=== Begin Enclosure ===
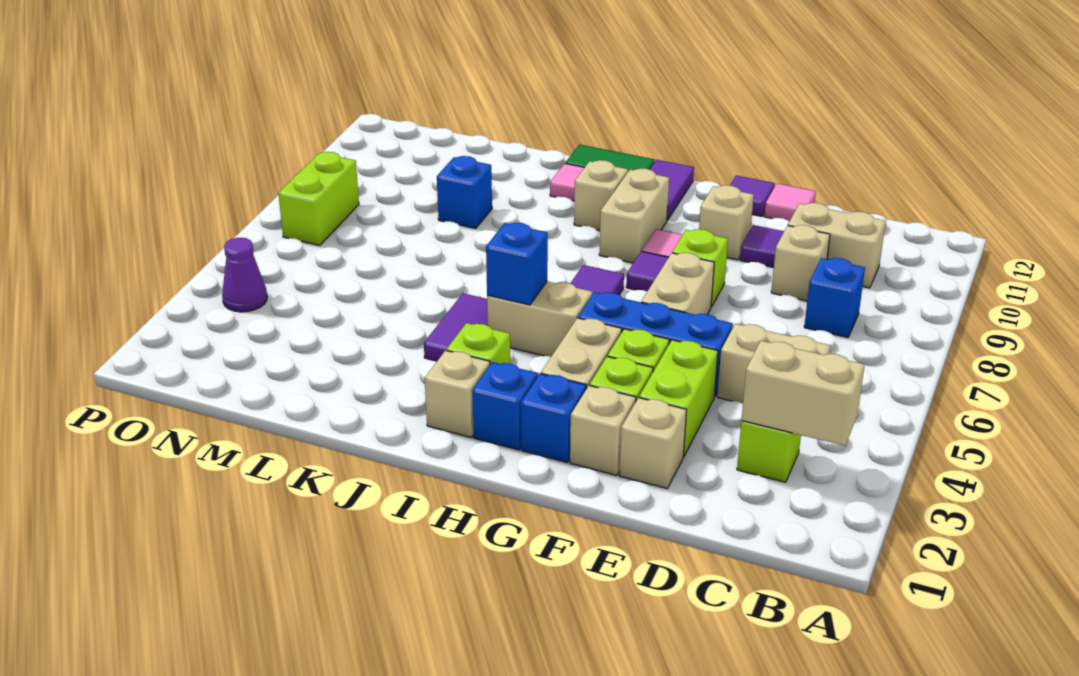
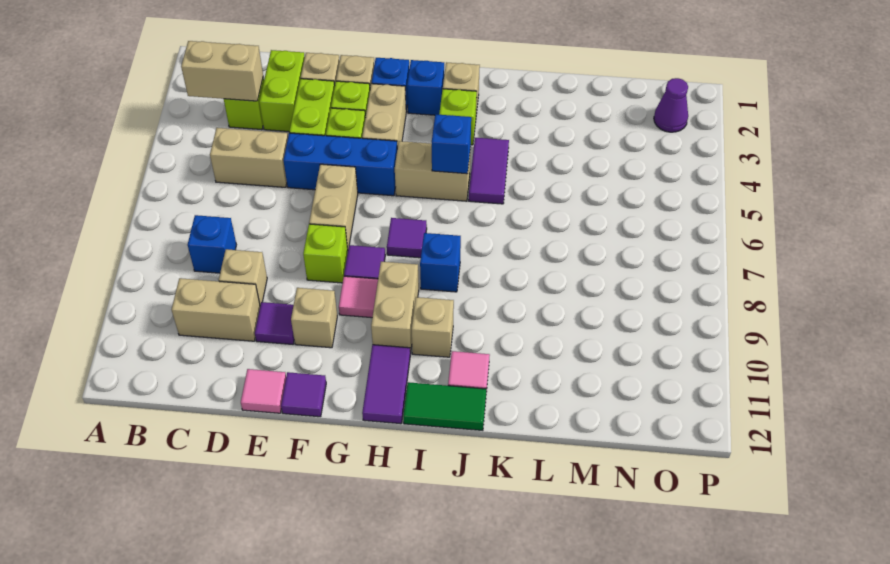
blue 1x1 brick [437,156,492,229] -> blue 1x1 brick moved to [420,233,461,292]
purple 1x1 cone [222,238,267,312] -> purple 1x1 cone moved to [654,78,688,132]
lime 1x2 brick [278,152,359,246] -> lime 1x2 brick moved to [259,50,305,131]

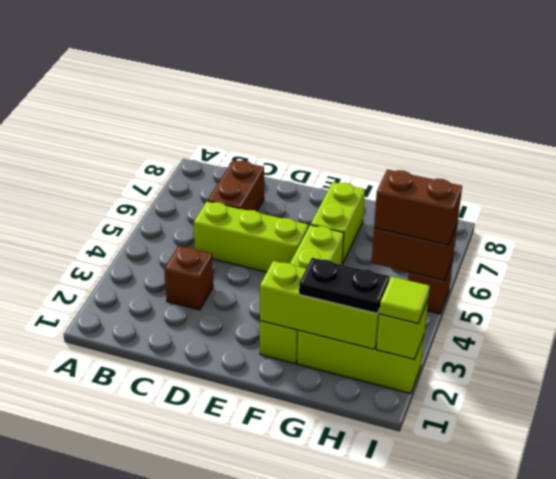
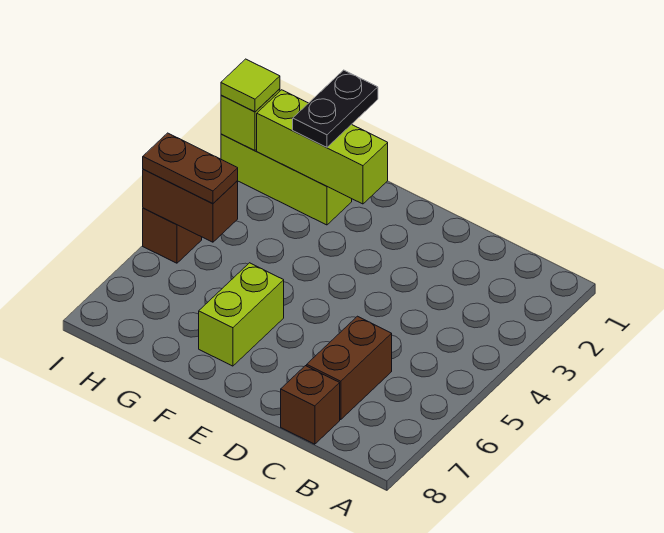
brown 1x1 brick [164,246,213,310] -> brown 1x1 brick moved to [281,366,340,444]
lime 1x3 brick [194,201,308,272] -> none
lime 1x4 brick [260,225,344,363] -> none
black 1x2 plate [299,258,389,313] -> black 1x2 plate turned to [293,70,378,147]
brown 1x2 brick [374,170,462,245] -> brown 1x2 plate [143,133,238,203]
=== End Enclosure ===
PROMPT => From the data above, count the lines where "moved" occurs and give that figure and nothing else.

FINISHED EXERCISE => 4